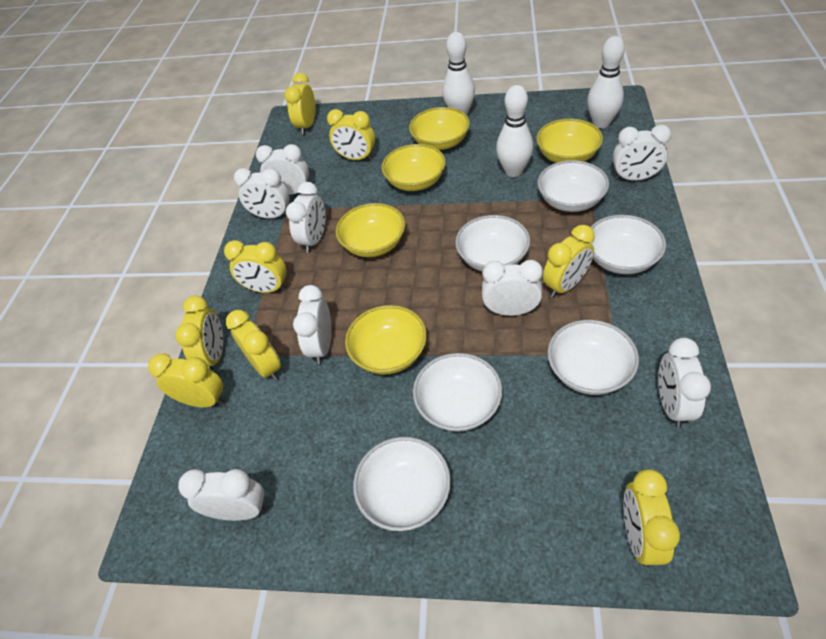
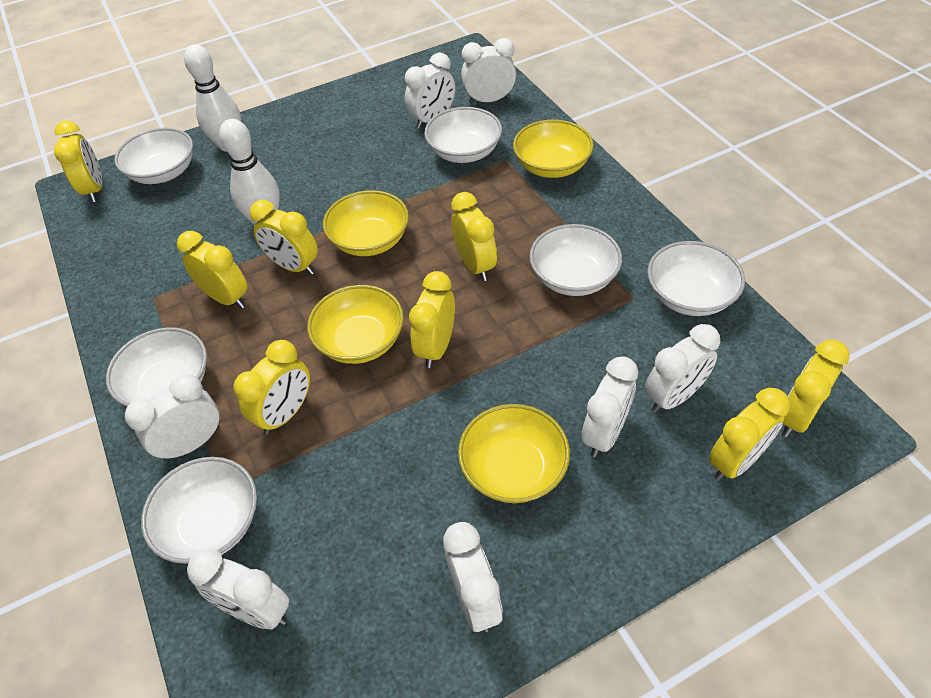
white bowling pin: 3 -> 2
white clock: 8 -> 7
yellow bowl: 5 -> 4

--

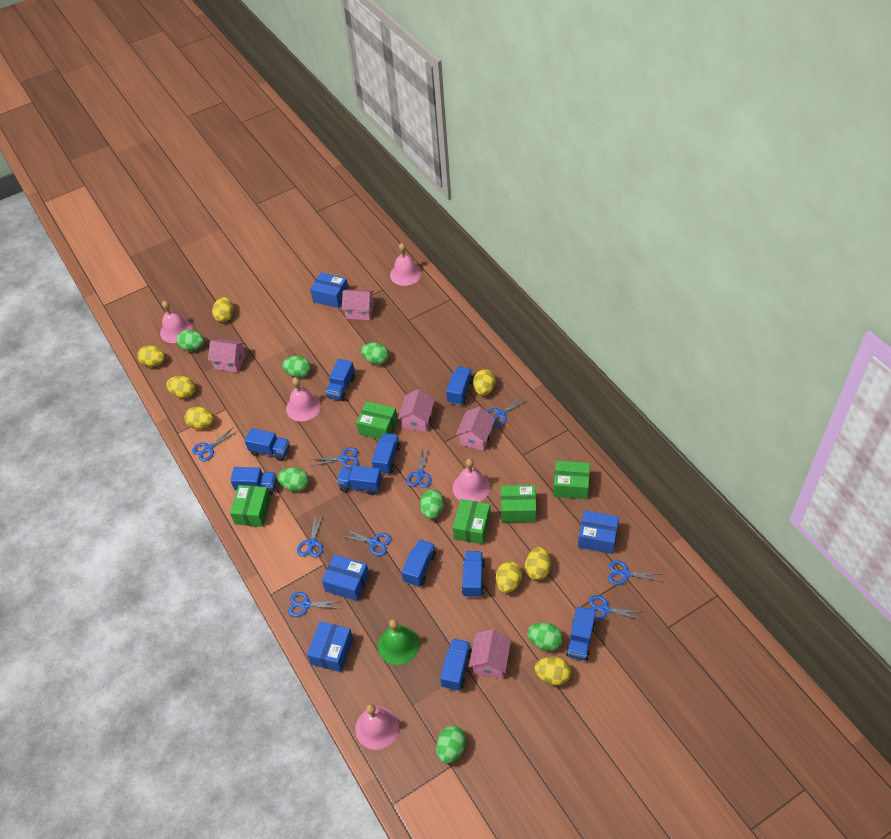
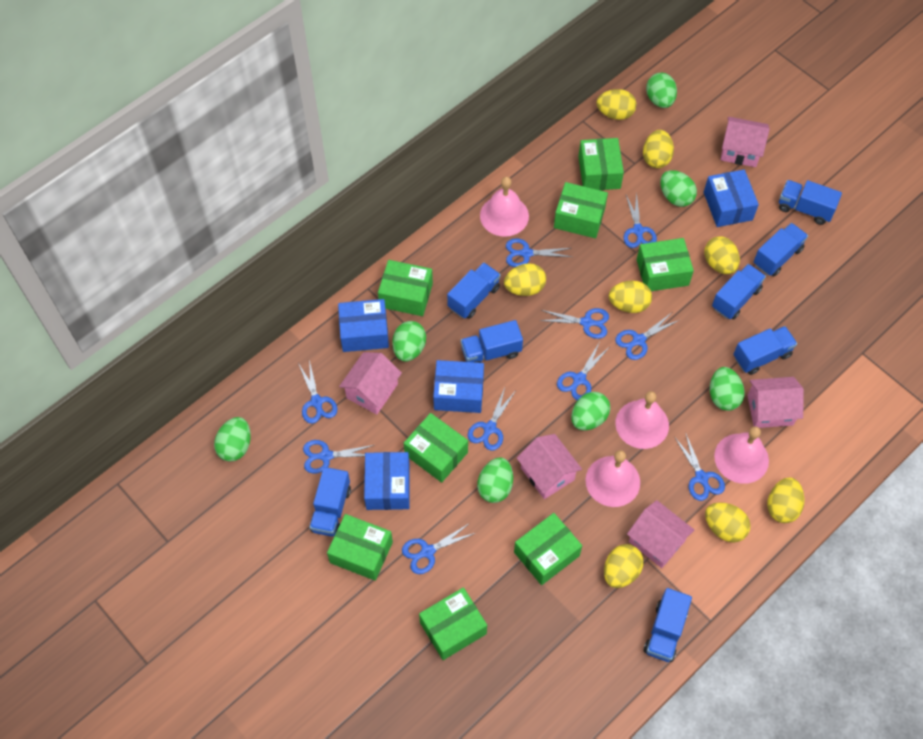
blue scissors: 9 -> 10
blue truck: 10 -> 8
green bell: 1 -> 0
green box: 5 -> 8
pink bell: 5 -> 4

YOUR ASSIGNMENT:
Once you reach the line with "white bowling pin: 3 -> 2" in the data above, copy it and every line after it exactly, up to and including the line with "yellow bowl: 5 -> 4".

WRITTEN RESPONSE:
white bowling pin: 3 -> 2
white clock: 8 -> 7
yellow bowl: 5 -> 4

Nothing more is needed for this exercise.